* _WORK INSTRUCTIONS_
Look for the string "degrees" in the data below, and copy each line that holds it.

* _DATASET CONTENT_
================

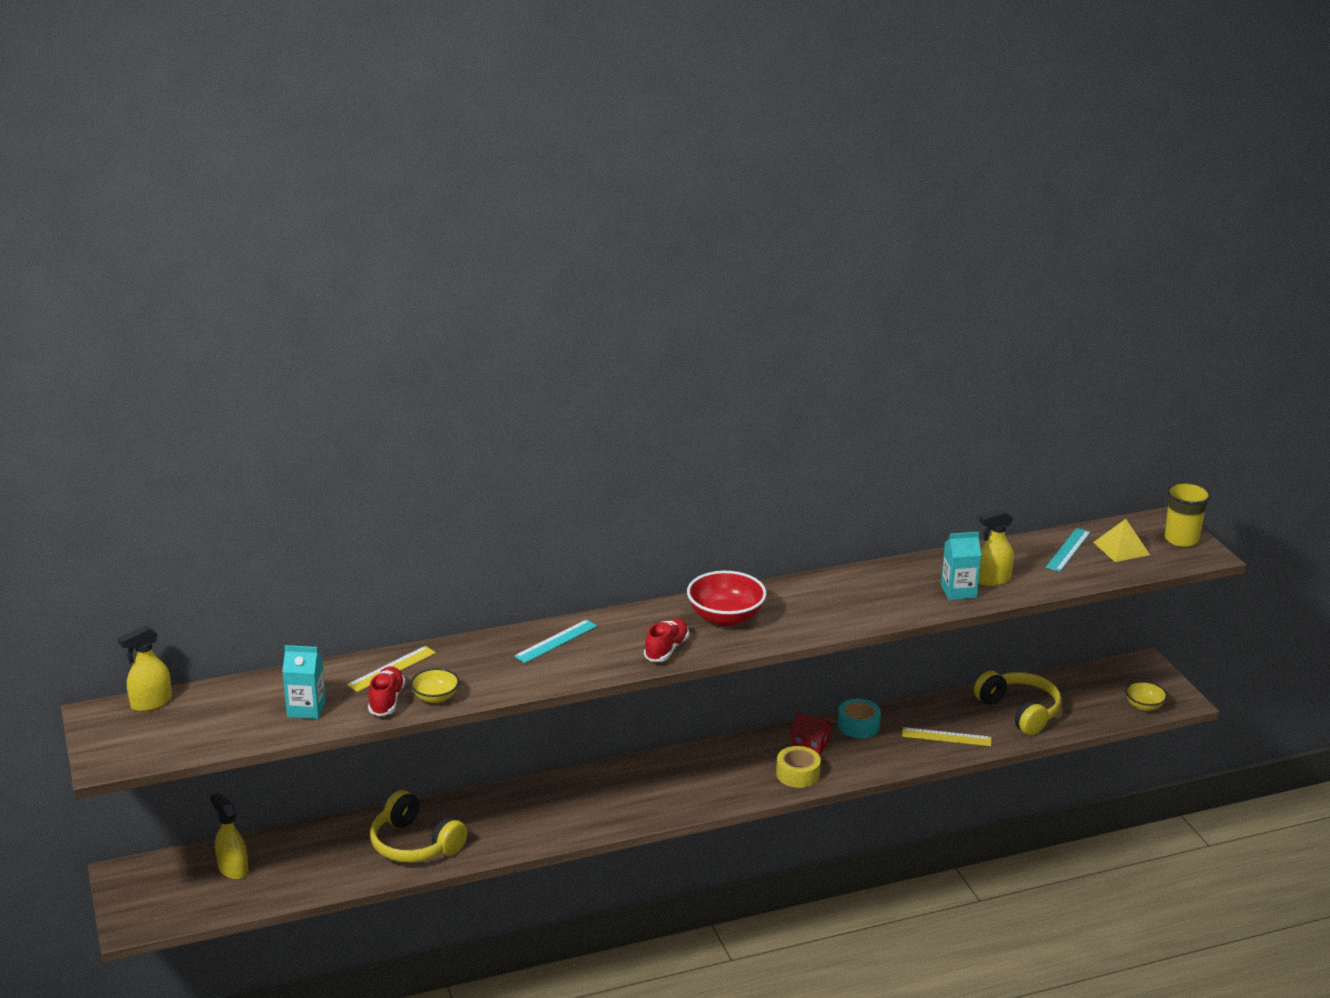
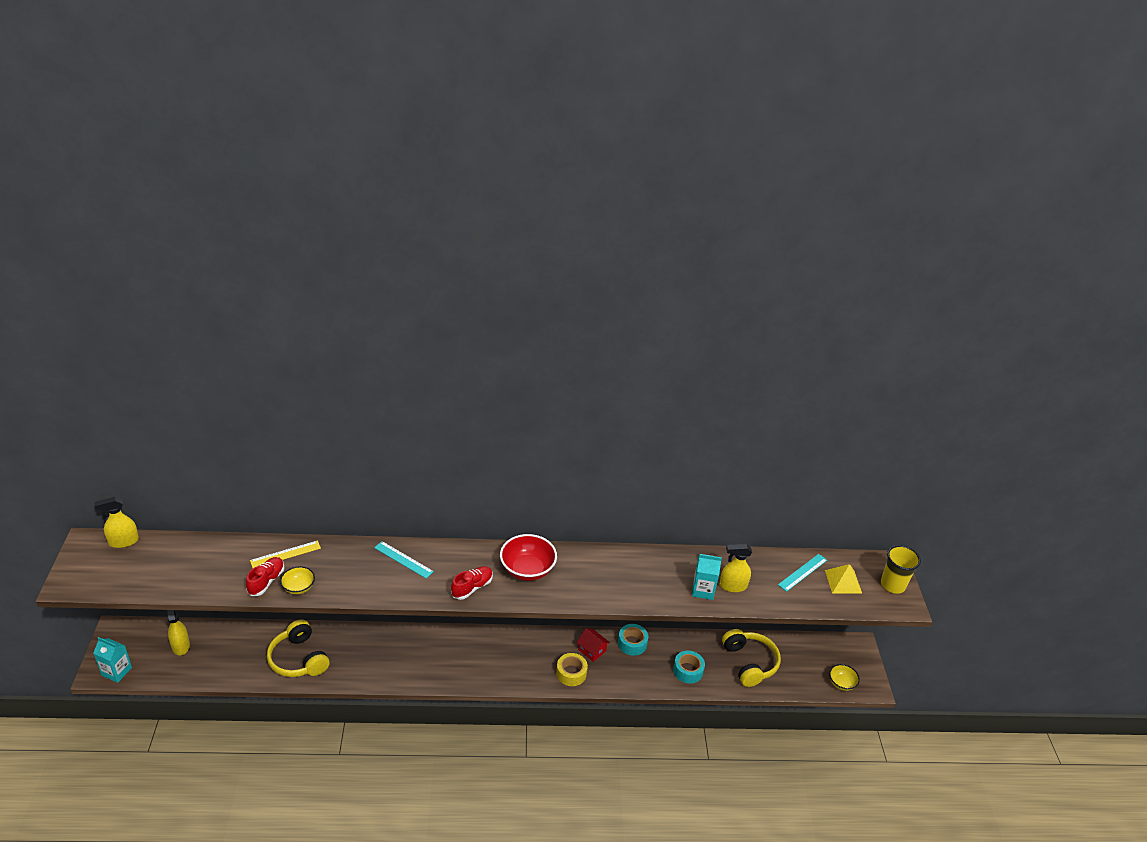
camera: 15 degrees right, 10 degrees up
turquoise carton [282,645,326,719] -> turquoise carton moved to [93,637,132,683]
turquoise ruler [514,619,597,663] -> turquoise ruler turned 60 degrees clockwise [374,541,434,579]
yellow ruler [902,727,992,746] -> turquoise tape [673,651,705,683]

================

* _SOLUTION_
camera: 15 degrees right, 10 degrees up
turquoise ruler [514,619,597,663] -> turquoise ruler turned 60 degrees clockwise [374,541,434,579]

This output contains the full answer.